## How to complete this task
Repeat everything in the listing below. Keep each line exact.

## Study material
+ + + + + + +

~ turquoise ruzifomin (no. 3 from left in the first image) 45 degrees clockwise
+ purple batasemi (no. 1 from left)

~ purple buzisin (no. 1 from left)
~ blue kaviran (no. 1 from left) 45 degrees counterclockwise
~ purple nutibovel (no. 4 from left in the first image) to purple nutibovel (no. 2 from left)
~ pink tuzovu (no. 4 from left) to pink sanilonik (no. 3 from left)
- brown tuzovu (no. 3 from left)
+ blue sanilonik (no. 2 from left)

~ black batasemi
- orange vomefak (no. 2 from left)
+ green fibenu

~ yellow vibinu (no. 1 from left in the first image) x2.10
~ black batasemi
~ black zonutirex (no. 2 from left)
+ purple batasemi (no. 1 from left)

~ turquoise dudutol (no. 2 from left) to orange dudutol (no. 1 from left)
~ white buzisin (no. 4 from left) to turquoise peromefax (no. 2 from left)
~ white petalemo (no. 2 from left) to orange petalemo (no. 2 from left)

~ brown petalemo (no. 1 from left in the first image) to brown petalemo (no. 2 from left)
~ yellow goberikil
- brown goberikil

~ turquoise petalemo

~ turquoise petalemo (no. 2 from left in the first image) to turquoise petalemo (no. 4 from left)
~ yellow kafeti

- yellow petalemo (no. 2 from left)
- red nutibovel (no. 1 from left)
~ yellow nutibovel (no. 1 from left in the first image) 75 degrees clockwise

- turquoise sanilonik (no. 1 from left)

+ + + + + + +

## Response to the exercise
~ turquoise ruzifomin (no. 3 from left in the first image) 45 degrees clockwise
+ purple batasemi (no. 1 from left)

~ purple buzisin (no. 1 from left)
~ blue kaviran (no. 1 from left) 45 degrees counterclockwise
~ purple nutibovel (no. 4 from left in the first image) to purple nutibovel (no. 2 from left)
~ pink tuzovu (no. 4 from left) to pink sanilonik (no. 3 from left)
- brown tuzovu (no. 3 from left)
+ blue sanilonik (no. 2 from left)

~ black batasemi
- orange vomefak (no. 2 from left)
+ green fibenu

~ yellow vibinu (no. 1 from left in the first image) x2.10
~ black batasemi
~ black zonutirex (no. 2 from left)
+ purple batasemi (no. 1 from left)

~ turquoise dudutol (no. 2 from left) to orange dudutol (no. 1 from left)
~ white buzisin (no. 4 from left) to turquoise peromefax (no. 2 from left)
~ white petalemo (no. 2 from left) to orange petalemo (no. 2 from left)

~ brown petalemo (no. 1 from left in the first image) to brown petalemo (no. 2 from left)
~ yellow goberikil
- brown goberikil

~ turquoise petalemo

~ turquoise petalemo (no. 2 from left in the first image) to turquoise petalemo (no. 4 from left)
~ yellow kafeti

- yellow petalemo (no. 2 from left)
- red nutibovel (no. 1 from left)
~ yellow nutibovel (no. 1 from left in the first image) 75 degrees clockwise

- turquoise sanilonik (no. 1 from left)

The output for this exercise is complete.